— WORK ORDER —
Restate word for word every entry that appears below, skipping its pictures.
=== SUPPLIED INFORMATION ===
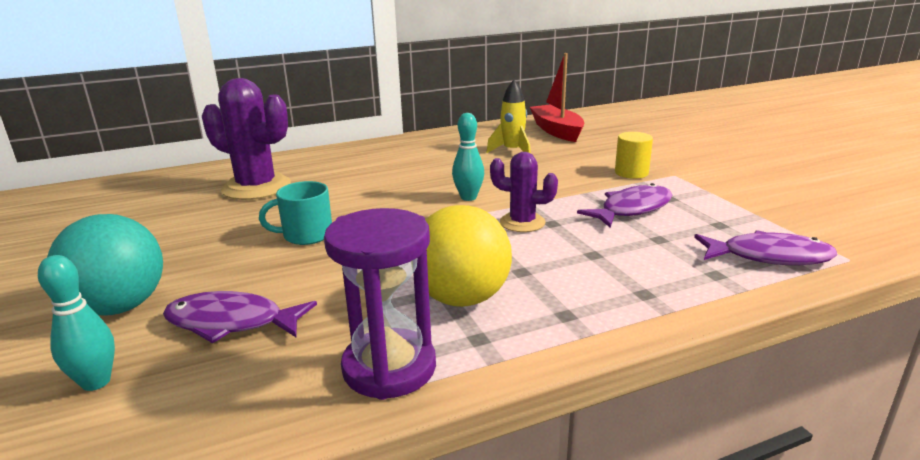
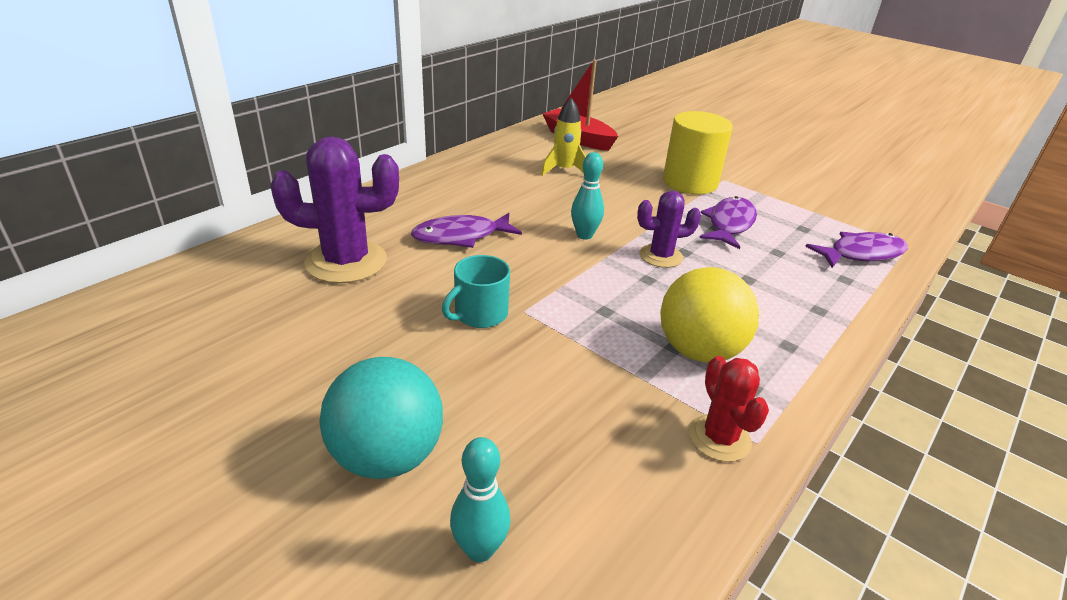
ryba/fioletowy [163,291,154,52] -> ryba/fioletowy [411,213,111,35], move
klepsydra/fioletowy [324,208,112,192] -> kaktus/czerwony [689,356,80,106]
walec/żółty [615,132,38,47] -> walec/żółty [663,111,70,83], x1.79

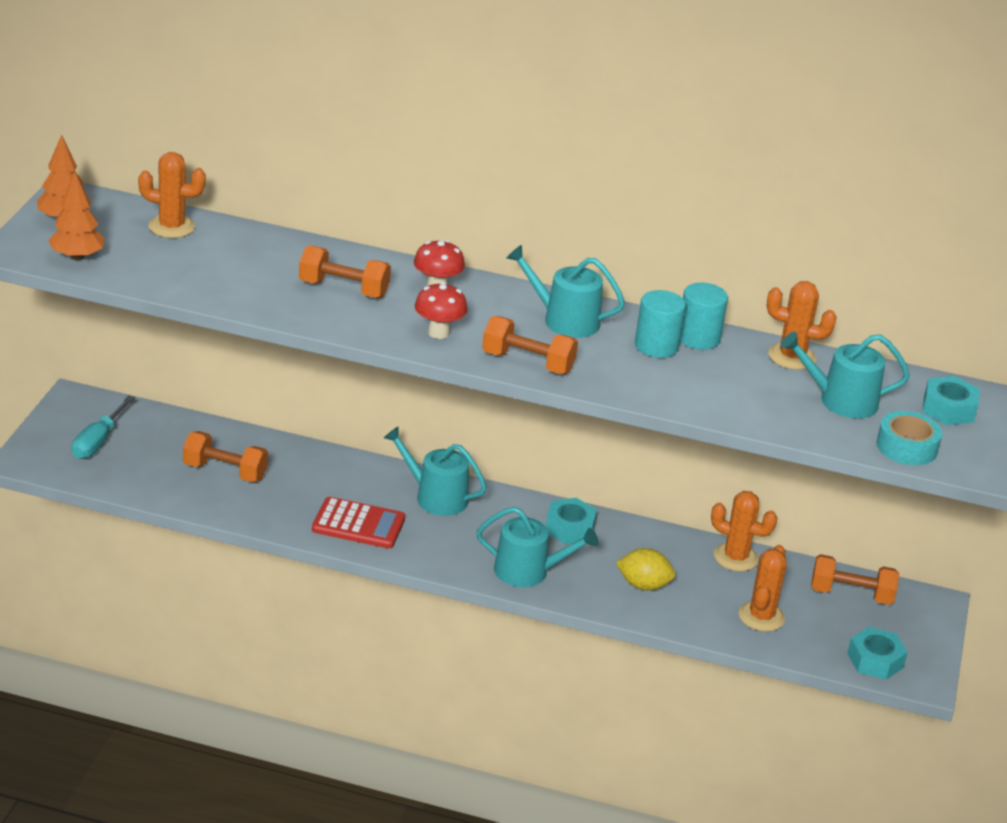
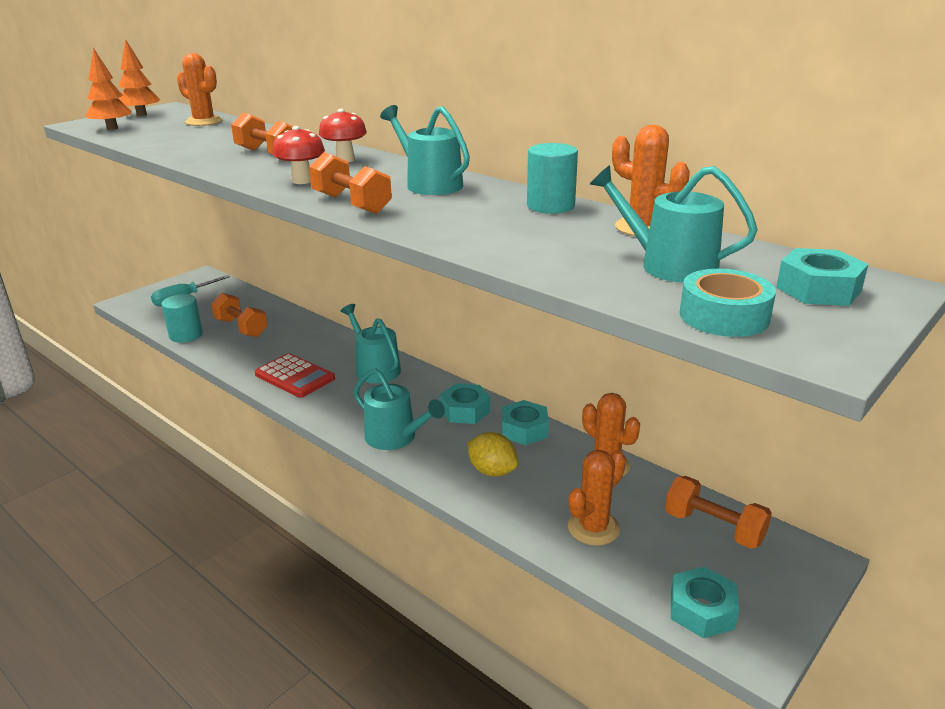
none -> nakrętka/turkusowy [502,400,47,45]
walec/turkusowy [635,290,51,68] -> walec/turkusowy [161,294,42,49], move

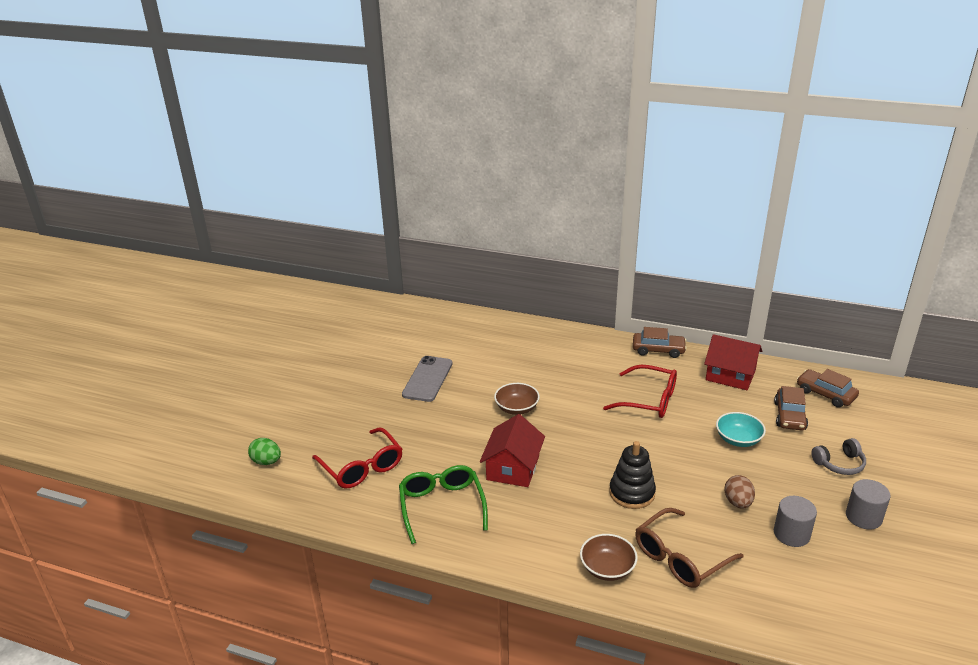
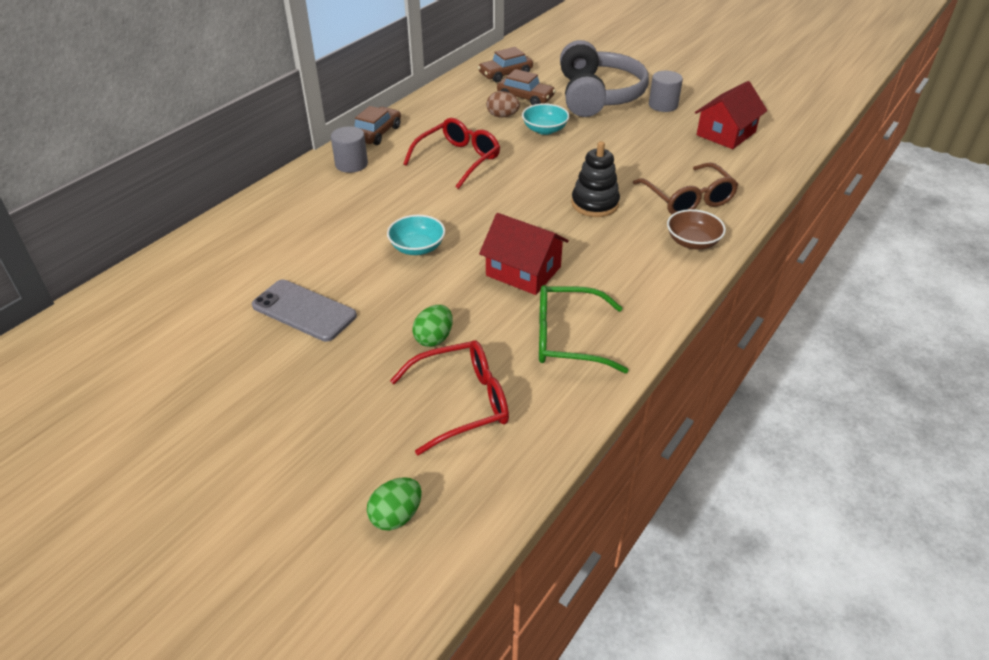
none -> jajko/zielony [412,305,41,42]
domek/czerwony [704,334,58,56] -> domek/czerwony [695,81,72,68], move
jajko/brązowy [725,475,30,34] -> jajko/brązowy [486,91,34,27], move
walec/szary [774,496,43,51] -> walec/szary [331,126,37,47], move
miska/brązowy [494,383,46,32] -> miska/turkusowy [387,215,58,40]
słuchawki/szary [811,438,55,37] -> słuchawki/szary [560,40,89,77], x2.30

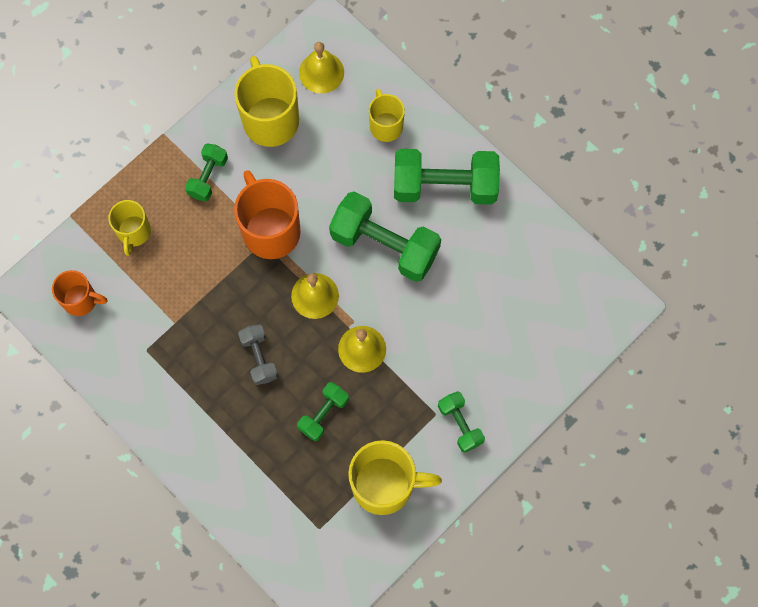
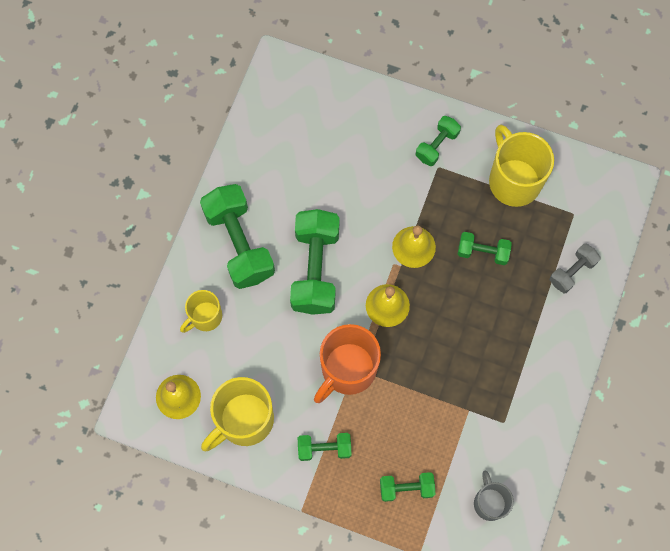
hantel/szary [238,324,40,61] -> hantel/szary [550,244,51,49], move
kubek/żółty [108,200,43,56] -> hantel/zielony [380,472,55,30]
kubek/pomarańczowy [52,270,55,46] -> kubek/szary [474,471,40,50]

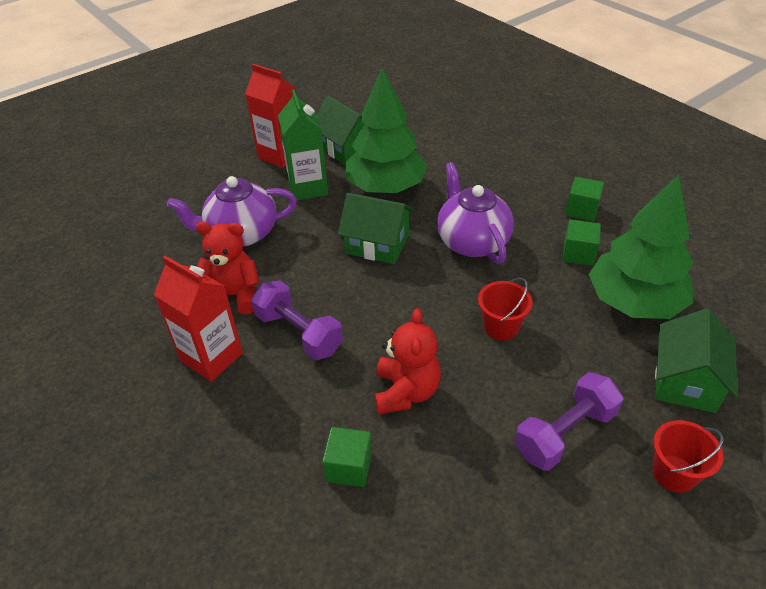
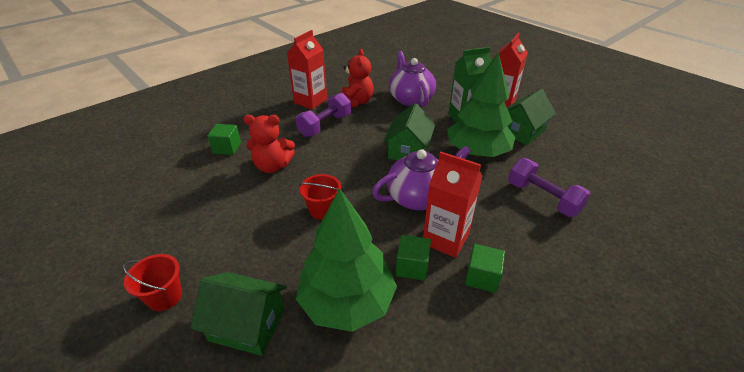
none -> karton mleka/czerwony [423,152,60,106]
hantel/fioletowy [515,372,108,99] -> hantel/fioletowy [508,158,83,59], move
===
— RESPONSE AREA —
ryba/fioletowy [163,291,154,52] -> ryba/fioletowy [411,213,111,35], move
klepsydra/fioletowy [324,208,112,192] -> kaktus/czerwony [689,356,80,106]
walec/żółty [615,132,38,47] -> walec/żółty [663,111,70,83], x1.79

none -> nakrętka/turkusowy [502,400,47,45]
walec/turkusowy [635,290,51,68] -> walec/turkusowy [161,294,42,49], move

none -> jajko/zielony [412,305,41,42]
domek/czerwony [704,334,58,56] -> domek/czerwony [695,81,72,68], move
jajko/brązowy [725,475,30,34] -> jajko/brązowy [486,91,34,27], move
walec/szary [774,496,43,51] -> walec/szary [331,126,37,47], move
miska/brązowy [494,383,46,32] -> miska/turkusowy [387,215,58,40]
słuchawki/szary [811,438,55,37] -> słuchawki/szary [560,40,89,77], x2.30

hantel/szary [238,324,40,61] -> hantel/szary [550,244,51,49], move
kubek/żółty [108,200,43,56] -> hantel/zielony [380,472,55,30]
kubek/pomarańczowy [52,270,55,46] -> kubek/szary [474,471,40,50]

none -> karton mleka/czerwony [423,152,60,106]
hantel/fioletowy [515,372,108,99] -> hantel/fioletowy [508,158,83,59], move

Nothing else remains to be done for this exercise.